(PROBLEM TO SOLVE) Go through the records and give each one again exactly.

━━━ INFORMATION GIVEN ━━━

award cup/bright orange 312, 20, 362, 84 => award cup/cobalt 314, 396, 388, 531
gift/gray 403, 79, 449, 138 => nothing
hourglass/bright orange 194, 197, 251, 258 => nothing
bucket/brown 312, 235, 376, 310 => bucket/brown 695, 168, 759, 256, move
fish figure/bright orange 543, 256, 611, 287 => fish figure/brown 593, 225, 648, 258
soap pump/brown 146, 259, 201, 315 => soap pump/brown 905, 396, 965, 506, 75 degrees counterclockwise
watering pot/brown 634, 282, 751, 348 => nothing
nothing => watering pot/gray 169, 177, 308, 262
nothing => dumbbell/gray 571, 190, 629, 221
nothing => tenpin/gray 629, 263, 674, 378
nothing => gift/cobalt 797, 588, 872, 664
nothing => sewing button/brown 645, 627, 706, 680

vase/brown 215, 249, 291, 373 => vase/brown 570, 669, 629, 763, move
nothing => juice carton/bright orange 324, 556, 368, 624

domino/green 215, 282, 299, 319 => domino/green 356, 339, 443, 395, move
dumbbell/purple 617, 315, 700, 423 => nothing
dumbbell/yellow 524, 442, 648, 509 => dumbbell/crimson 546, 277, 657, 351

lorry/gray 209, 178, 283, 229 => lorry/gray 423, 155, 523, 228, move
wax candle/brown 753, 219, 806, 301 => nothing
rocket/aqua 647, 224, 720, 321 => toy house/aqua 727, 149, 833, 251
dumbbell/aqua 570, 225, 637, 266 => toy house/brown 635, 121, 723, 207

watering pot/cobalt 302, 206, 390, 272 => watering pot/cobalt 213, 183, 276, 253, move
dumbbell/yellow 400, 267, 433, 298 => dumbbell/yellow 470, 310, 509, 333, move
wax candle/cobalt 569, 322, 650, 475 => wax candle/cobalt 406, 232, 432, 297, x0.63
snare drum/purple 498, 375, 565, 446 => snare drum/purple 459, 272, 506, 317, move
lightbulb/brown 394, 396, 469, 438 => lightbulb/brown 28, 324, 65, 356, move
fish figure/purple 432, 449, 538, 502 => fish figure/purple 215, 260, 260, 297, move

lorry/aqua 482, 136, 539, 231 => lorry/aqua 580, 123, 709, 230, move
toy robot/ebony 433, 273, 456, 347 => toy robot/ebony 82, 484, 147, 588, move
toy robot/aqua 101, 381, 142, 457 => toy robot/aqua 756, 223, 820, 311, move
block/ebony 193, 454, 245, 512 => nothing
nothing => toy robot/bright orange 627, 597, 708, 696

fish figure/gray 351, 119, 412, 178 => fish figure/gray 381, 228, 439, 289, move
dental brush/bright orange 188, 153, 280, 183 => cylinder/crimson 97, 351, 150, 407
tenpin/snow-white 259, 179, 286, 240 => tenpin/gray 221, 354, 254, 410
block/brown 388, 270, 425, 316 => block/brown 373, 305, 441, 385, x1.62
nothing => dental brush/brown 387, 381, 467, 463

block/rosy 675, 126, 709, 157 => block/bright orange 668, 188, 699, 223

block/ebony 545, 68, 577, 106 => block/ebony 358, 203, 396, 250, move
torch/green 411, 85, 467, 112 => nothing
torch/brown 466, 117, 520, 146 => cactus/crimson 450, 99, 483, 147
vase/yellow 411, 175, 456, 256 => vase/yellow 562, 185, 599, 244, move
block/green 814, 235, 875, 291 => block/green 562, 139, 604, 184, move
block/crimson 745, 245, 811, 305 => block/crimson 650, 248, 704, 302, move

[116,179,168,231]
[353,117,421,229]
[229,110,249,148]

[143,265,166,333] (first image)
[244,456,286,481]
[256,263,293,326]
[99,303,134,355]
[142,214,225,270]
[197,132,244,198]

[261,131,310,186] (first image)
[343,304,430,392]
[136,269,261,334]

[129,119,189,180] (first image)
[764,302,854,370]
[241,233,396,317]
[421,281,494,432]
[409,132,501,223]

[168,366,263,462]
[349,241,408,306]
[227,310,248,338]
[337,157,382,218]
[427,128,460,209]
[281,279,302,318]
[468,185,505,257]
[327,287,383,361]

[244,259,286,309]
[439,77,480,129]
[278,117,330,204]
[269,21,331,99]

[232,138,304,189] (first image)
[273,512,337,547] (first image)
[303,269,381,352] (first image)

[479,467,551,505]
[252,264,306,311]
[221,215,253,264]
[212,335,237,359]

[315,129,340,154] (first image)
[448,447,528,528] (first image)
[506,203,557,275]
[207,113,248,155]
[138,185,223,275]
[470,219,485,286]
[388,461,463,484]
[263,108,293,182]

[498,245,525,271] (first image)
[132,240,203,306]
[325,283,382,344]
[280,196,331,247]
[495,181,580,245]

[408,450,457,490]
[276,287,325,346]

━━━

(ANSWER SECTION)
award cup/bright orange 312, 20, 362, 84 => award cup/cobalt 314, 396, 388, 531
gift/gray 403, 79, 449, 138 => nothing
hourglass/bright orange 194, 197, 251, 258 => nothing
bucket/brown 312, 235, 376, 310 => bucket/brown 695, 168, 759, 256, move
fish figure/bright orange 543, 256, 611, 287 => fish figure/brown 593, 225, 648, 258
soap pump/brown 146, 259, 201, 315 => soap pump/brown 905, 396, 965, 506, 75 degrees counterclockwise
watering pot/brown 634, 282, 751, 348 => nothing
nothing => watering pot/gray 169, 177, 308, 262
nothing => dumbbell/gray 571, 190, 629, 221
nothing => tenpin/gray 629, 263, 674, 378
nothing => gift/cobalt 797, 588, 872, 664
nothing => sewing button/brown 645, 627, 706, 680

vase/brown 215, 249, 291, 373 => vase/brown 570, 669, 629, 763, move
nothing => juice carton/bright orange 324, 556, 368, 624

domino/green 215, 282, 299, 319 => domino/green 356, 339, 443, 395, move
dumbbell/purple 617, 315, 700, 423 => nothing
dumbbell/yellow 524, 442, 648, 509 => dumbbell/crimson 546, 277, 657, 351

lorry/gray 209, 178, 283, 229 => lorry/gray 423, 155, 523, 228, move
wax candle/brown 753, 219, 806, 301 => nothing
rocket/aqua 647, 224, 720, 321 => toy house/aqua 727, 149, 833, 251
dumbbell/aqua 570, 225, 637, 266 => toy house/brown 635, 121, 723, 207

watering pot/cobalt 302, 206, 390, 272 => watering pot/cobalt 213, 183, 276, 253, move
dumbbell/yellow 400, 267, 433, 298 => dumbbell/yellow 470, 310, 509, 333, move
wax candle/cobalt 569, 322, 650, 475 => wax candle/cobalt 406, 232, 432, 297, x0.63
snare drum/purple 498, 375, 565, 446 => snare drum/purple 459, 272, 506, 317, move
lightbulb/brown 394, 396, 469, 438 => lightbulb/brown 28, 324, 65, 356, move
fish figure/purple 432, 449, 538, 502 => fish figure/purple 215, 260, 260, 297, move

lorry/aqua 482, 136, 539, 231 => lorry/aqua 580, 123, 709, 230, move
toy robot/ebony 433, 273, 456, 347 => toy robot/ebony 82, 484, 147, 588, move
toy robot/aqua 101, 381, 142, 457 => toy robot/aqua 756, 223, 820, 311, move
block/ebony 193, 454, 245, 512 => nothing
nothing => toy robot/bright orange 627, 597, 708, 696

fish figure/gray 351, 119, 412, 178 => fish figure/gray 381, 228, 439, 289, move
dental brush/bright orange 188, 153, 280, 183 => cylinder/crimson 97, 351, 150, 407
tenpin/snow-white 259, 179, 286, 240 => tenpin/gray 221, 354, 254, 410
block/brown 388, 270, 425, 316 => block/brown 373, 305, 441, 385, x1.62
nothing => dental brush/brown 387, 381, 467, 463

block/rosy 675, 126, 709, 157 => block/bright orange 668, 188, 699, 223

block/ebony 545, 68, 577, 106 => block/ebony 358, 203, 396, 250, move
torch/green 411, 85, 467, 112 => nothing
torch/brown 466, 117, 520, 146 => cactus/crimson 450, 99, 483, 147
vase/yellow 411, 175, 456, 256 => vase/yellow 562, 185, 599, 244, move
block/green 814, 235, 875, 291 => block/green 562, 139, 604, 184, move
block/crimson 745, 245, 811, 305 => block/crimson 650, 248, 704, 302, move

[116,179,168,231]
[353,117,421,229]
[229,110,249,148]

[143,265,166,333] (first image)
[244,456,286,481]
[256,263,293,326]
[99,303,134,355]
[142,214,225,270]
[197,132,244,198]

[261,131,310,186] (first image)
[343,304,430,392]
[136,269,261,334]

[129,119,189,180] (first image)
[764,302,854,370]
[241,233,396,317]
[421,281,494,432]
[409,132,501,223]

[168,366,263,462]
[349,241,408,306]
[227,310,248,338]
[337,157,382,218]
[427,128,460,209]
[281,279,302,318]
[468,185,505,257]
[327,287,383,361]

[244,259,286,309]
[439,77,480,129]
[278,117,330,204]
[269,21,331,99]

[232,138,304,189] (first image)
[273,512,337,547] (first image)
[303,269,381,352] (first image)

[479,467,551,505]
[252,264,306,311]
[221,215,253,264]
[212,335,237,359]

[315,129,340,154] (first image)
[448,447,528,528] (first image)
[506,203,557,275]
[207,113,248,155]
[138,185,223,275]
[470,219,485,286]
[388,461,463,484]
[263,108,293,182]

[498,245,525,271] (first image)
[132,240,203,306]
[325,283,382,344]
[280,196,331,247]
[495,181,580,245]

[408,450,457,490]
[276,287,325,346]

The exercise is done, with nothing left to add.